===== THE RECORDS

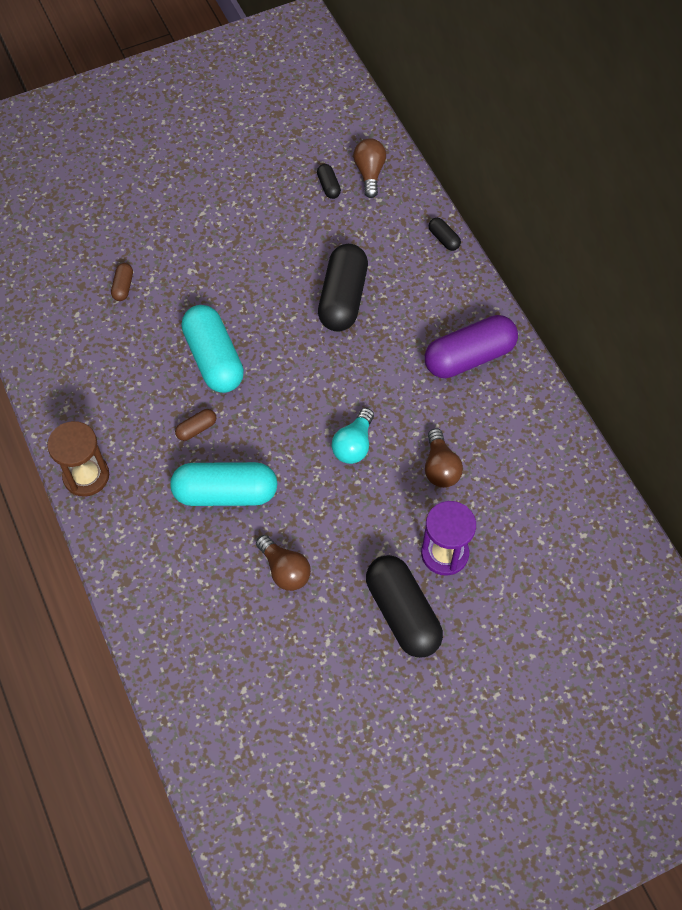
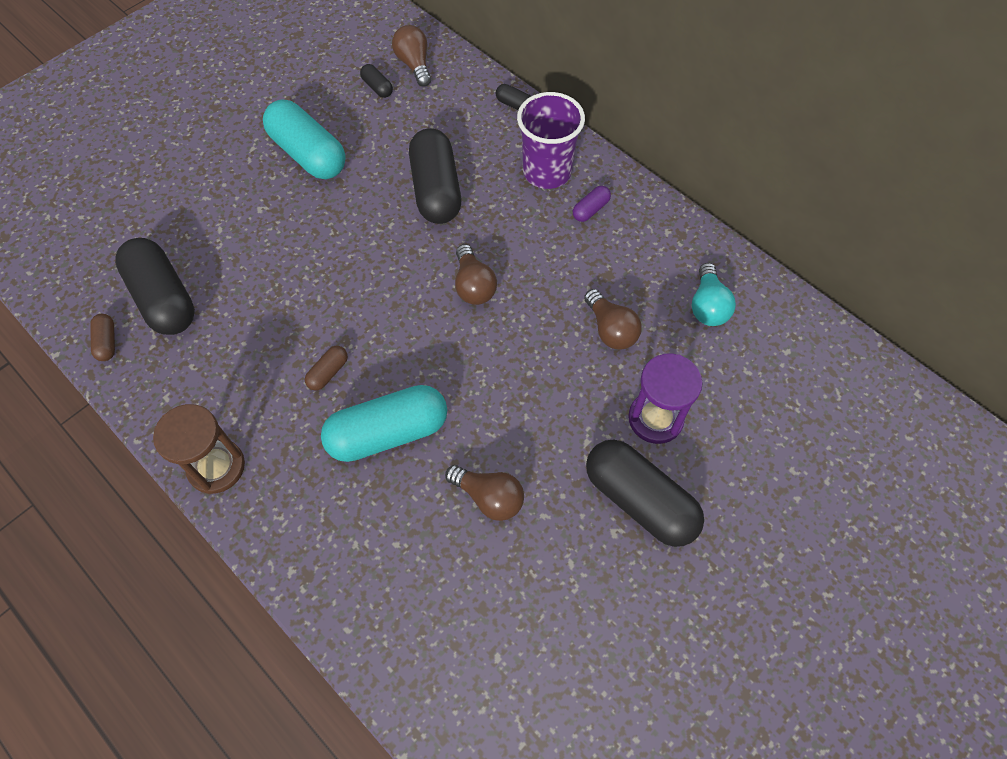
camera: 20 degrees left, 0 degrees up
(88, 325) = (163, 298): none -> black capsule
(123, 287) = (190, 246): brown capsule -> brown capsule (107, 342)
(214, 359) = (320, 291): turquoise capsule -> turquoise capsule (308, 154)
(341, 393) = (473, 285): none -> brown light bulb
(354, 445) = (509, 335): turquoise light bulb -> turquoise light bulb (707, 306)
(445, 310) = (547, 172): none -> purple cup
(469, 357) = (590, 209): purple capsule -> purple capsule, size x0.44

==========

* [WORK TO BE COMPLETED] Beginning at the line above that contains "(123, 287) = (190, 246): brown", return each line exactly through the line that contains "(445, 310) = (547, 172): none -> purple cup", and no others.

* [RESULT OF THE TASK]
(123, 287) = (190, 246): brown capsule -> brown capsule (107, 342)
(214, 359) = (320, 291): turquoise capsule -> turquoise capsule (308, 154)
(341, 393) = (473, 285): none -> brown light bulb
(354, 445) = (509, 335): turquoise light bulb -> turquoise light bulb (707, 306)
(445, 310) = (547, 172): none -> purple cup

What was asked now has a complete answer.